Repeat the listing below line by line, exactly, leaving its pictures behind.
*** Block opens ***
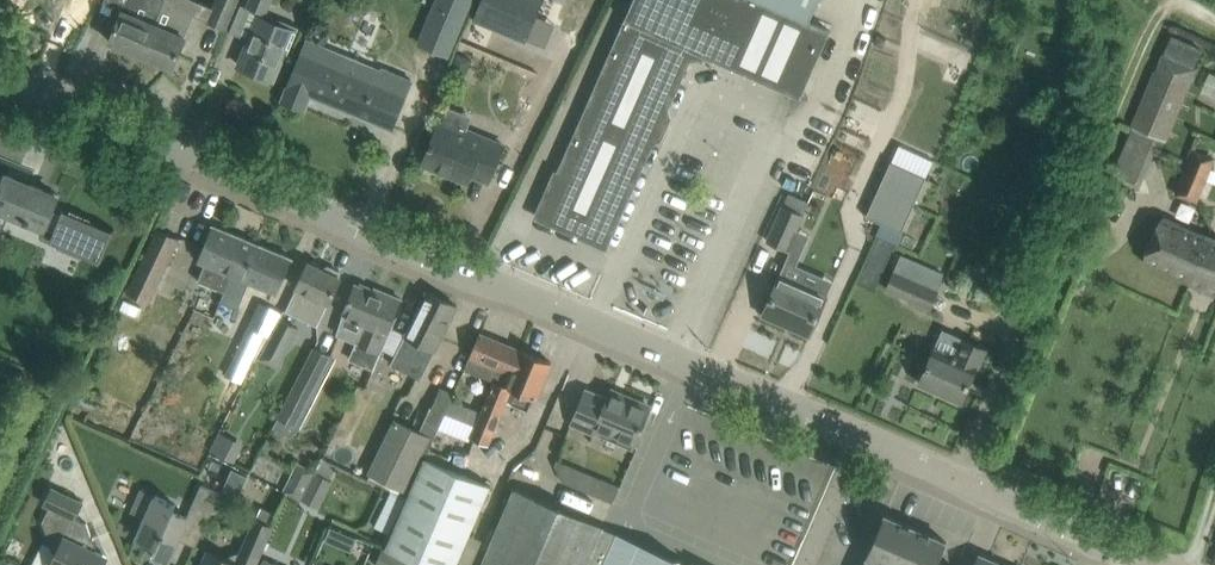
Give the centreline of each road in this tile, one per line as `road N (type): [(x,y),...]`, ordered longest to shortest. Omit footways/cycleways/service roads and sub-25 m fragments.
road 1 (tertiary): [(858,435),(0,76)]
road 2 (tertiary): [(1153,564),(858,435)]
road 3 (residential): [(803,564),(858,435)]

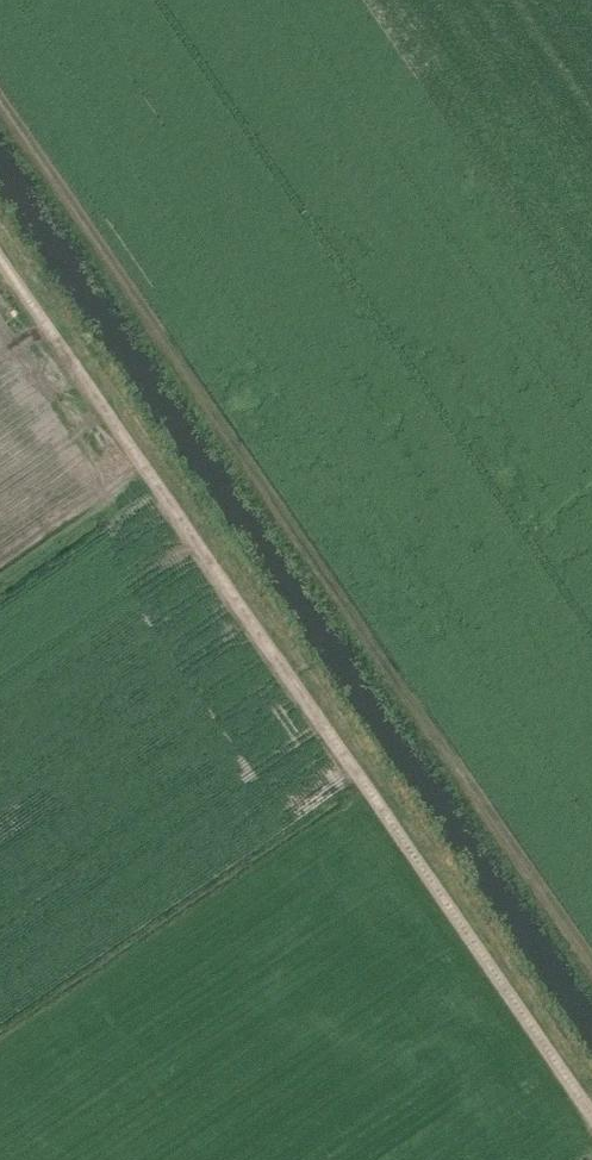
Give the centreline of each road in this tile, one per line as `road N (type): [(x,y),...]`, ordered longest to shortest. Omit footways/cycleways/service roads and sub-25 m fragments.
*** Block closes ***
▸ Task response
Give the centreline of each road in this tile, one per line as `road N (type): [(x,y),...]`, ordered longest to shortest. Omit footways/cycleways/service roads and sub-25 m fragments.
road 1 (tertiary): [(858,435),(0,76)]
road 2 (tertiary): [(1153,564),(858,435)]
road 3 (residential): [(803,564),(858,435)]

Give the centreline of each road in this tile, one per line as `road N (type): [(x,y),...]`, ordered longest to shortest. Omit footways/cycleways/service roads and sub-25 m fragments.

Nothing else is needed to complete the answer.